> _Exercise data_:
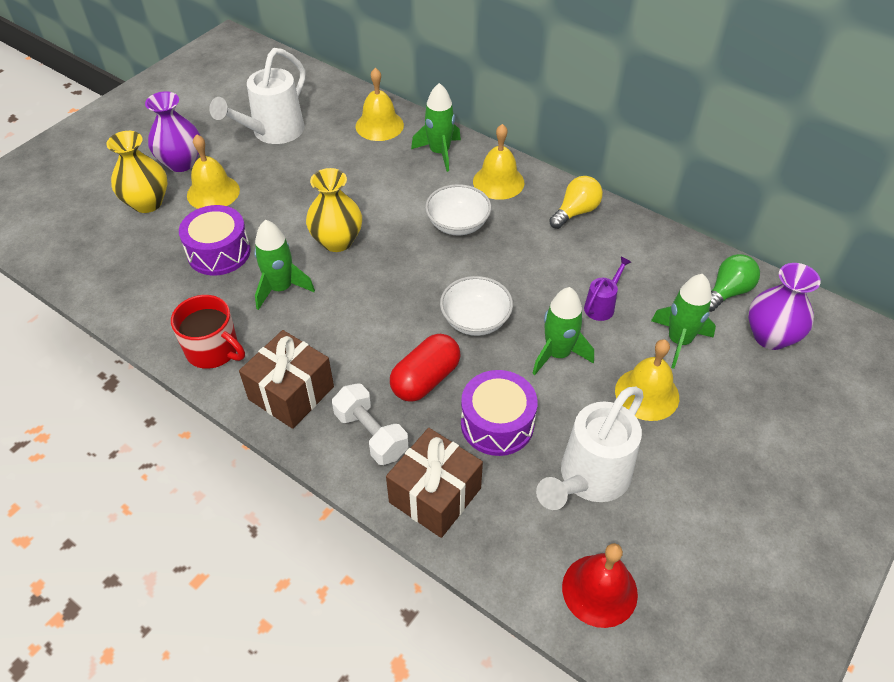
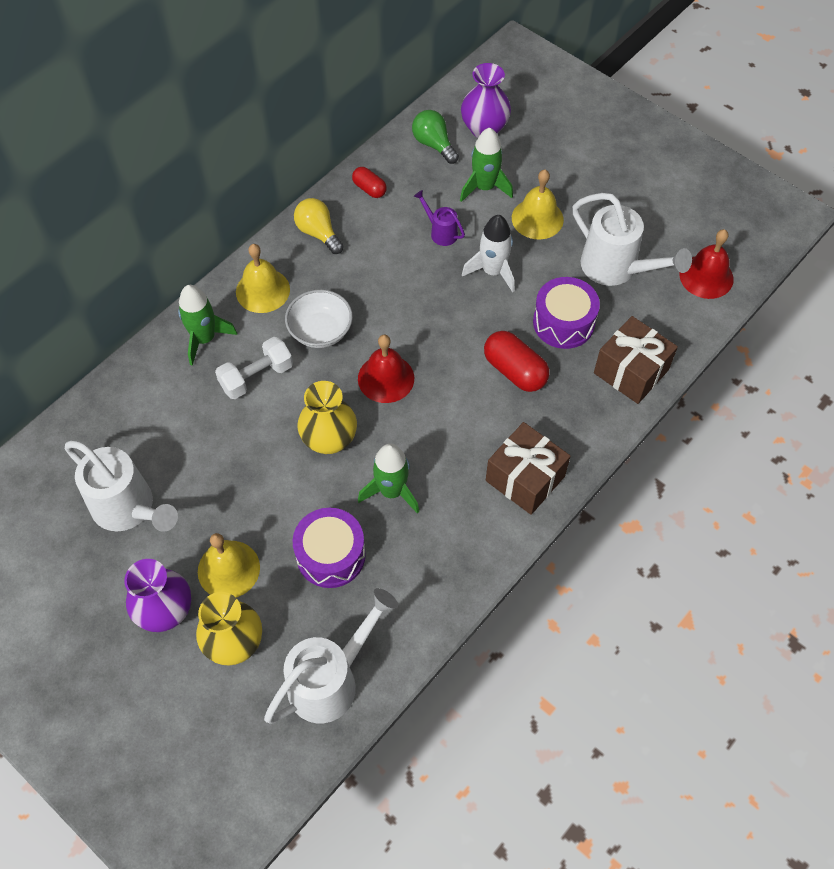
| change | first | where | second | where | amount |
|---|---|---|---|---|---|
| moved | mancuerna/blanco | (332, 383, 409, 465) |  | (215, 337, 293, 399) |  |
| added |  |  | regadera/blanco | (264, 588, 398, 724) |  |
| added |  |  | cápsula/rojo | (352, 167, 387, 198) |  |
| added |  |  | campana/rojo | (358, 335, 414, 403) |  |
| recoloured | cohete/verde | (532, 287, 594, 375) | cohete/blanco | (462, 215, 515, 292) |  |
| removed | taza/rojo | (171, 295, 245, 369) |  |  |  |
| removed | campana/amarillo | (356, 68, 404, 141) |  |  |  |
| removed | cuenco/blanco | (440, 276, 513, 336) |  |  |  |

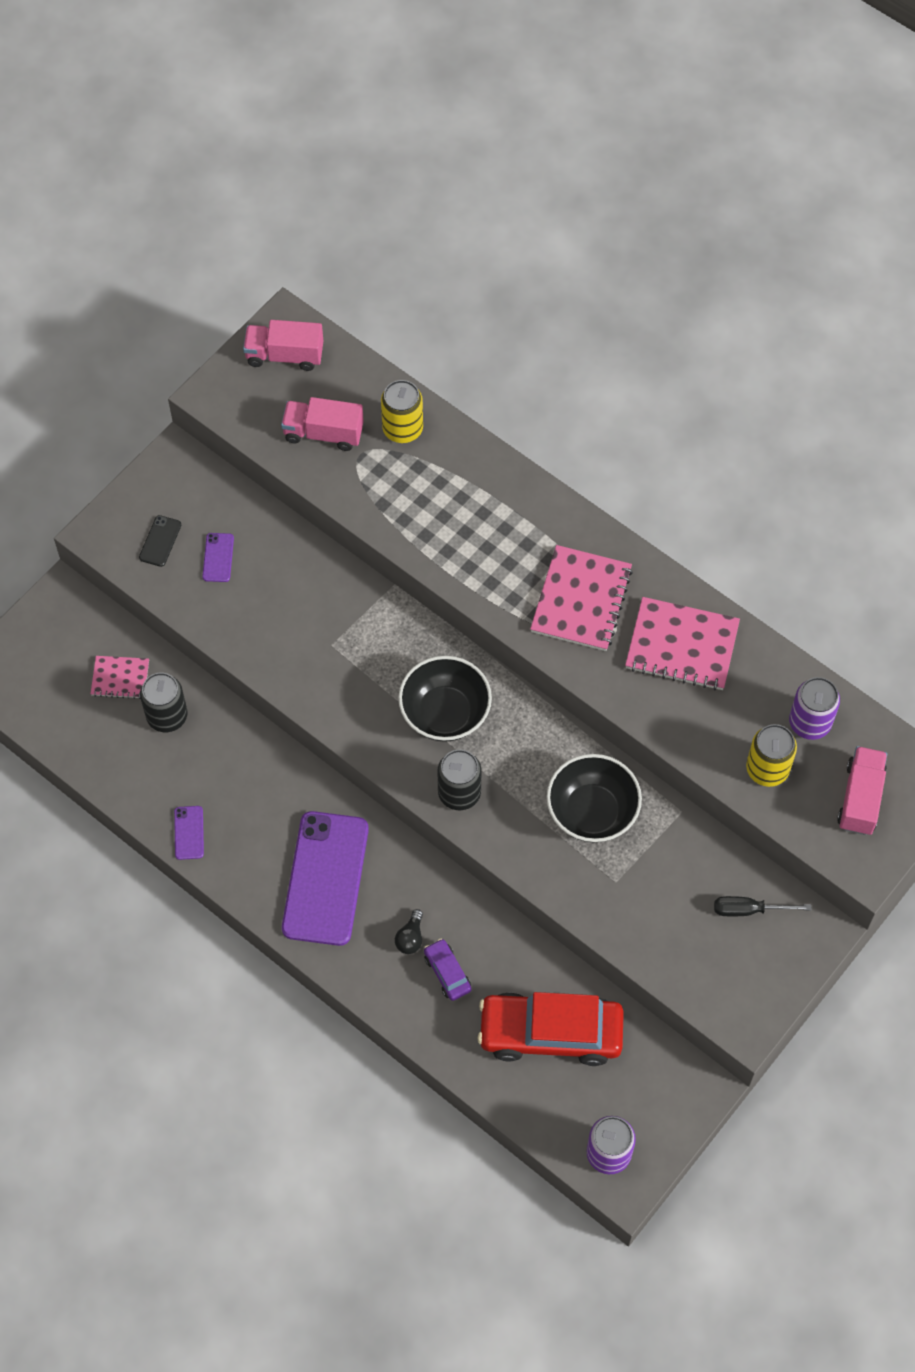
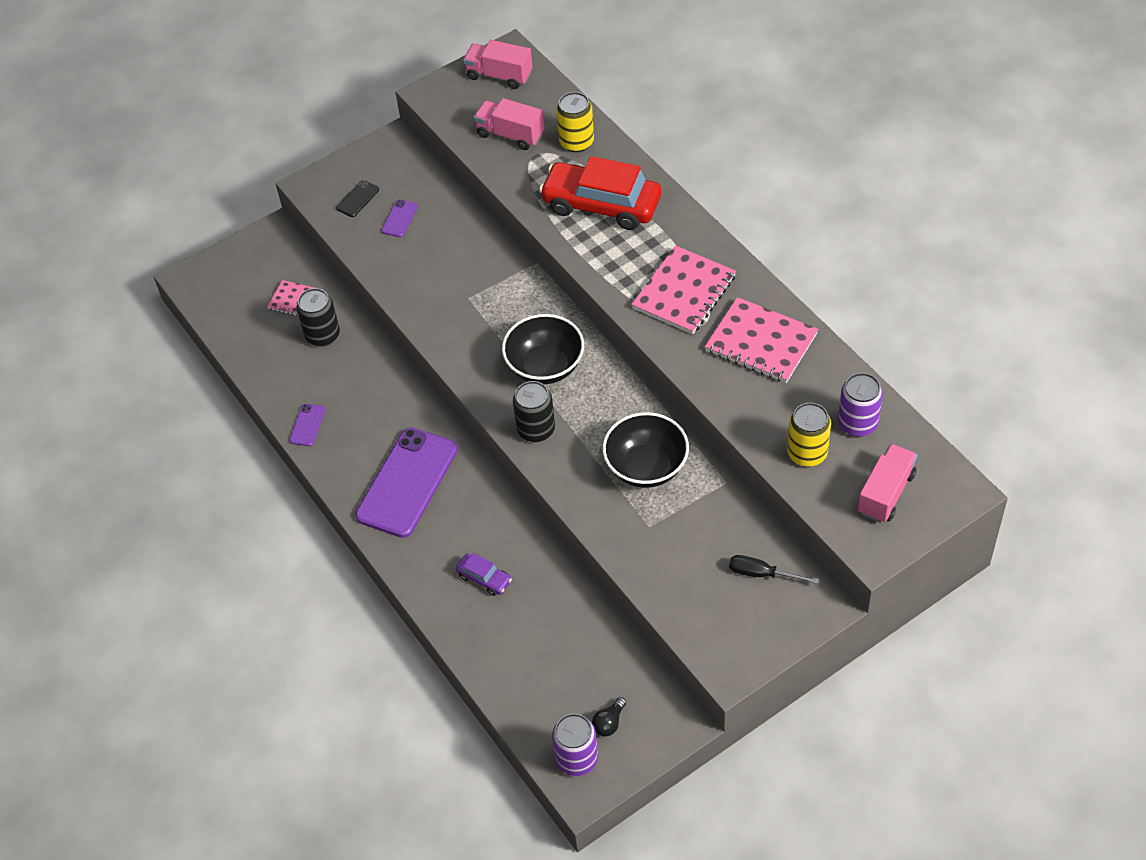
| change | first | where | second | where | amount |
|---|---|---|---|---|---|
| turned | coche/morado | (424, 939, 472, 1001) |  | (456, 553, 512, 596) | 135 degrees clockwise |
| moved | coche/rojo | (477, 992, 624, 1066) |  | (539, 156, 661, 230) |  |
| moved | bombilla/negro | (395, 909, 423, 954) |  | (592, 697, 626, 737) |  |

==

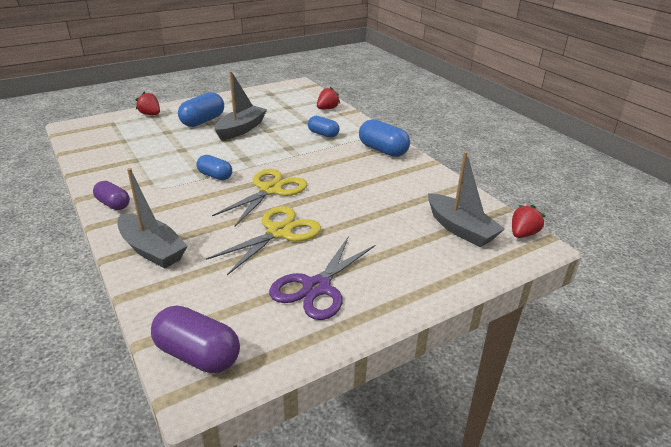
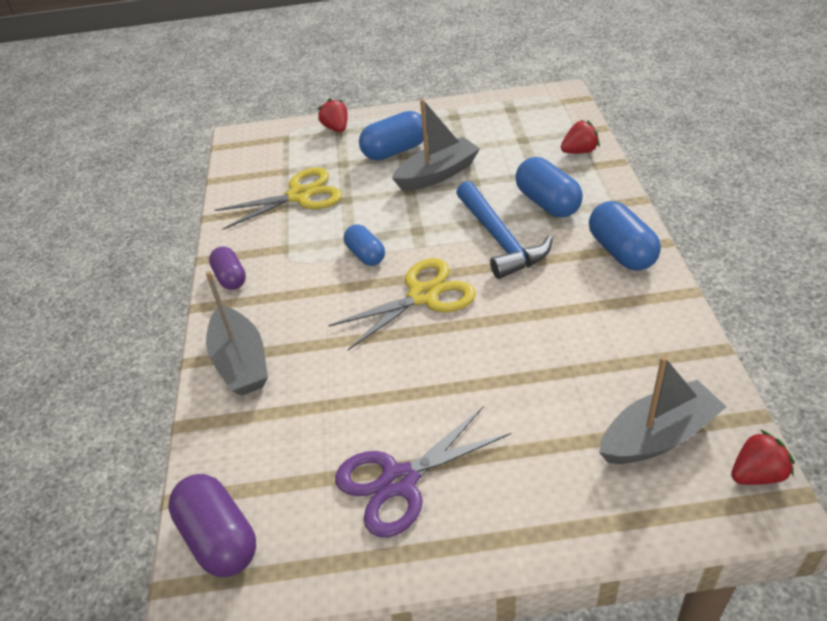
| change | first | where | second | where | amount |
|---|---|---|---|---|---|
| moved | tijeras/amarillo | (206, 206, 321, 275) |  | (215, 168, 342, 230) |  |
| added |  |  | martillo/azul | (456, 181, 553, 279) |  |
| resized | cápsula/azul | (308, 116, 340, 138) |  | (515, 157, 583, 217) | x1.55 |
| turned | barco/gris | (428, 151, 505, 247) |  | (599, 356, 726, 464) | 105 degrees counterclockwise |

> _What you will do_: From the material above, retype precisely the lines between the line holding "335, 414, 403)" and the line holding "removed | campana/amarillo", inclusive, and nothing beyond them.

> _Solution for this task_:
| added |  |  | campana/rojo | (358, 335, 414, 403) |  |
| recoloured | cohete/verde | (532, 287, 594, 375) | cohete/blanco | (462, 215, 515, 292) |  |
| removed | taza/rojo | (171, 295, 245, 369) |  |  |  |
| removed | campana/amarillo | (356, 68, 404, 141) |  |  |  |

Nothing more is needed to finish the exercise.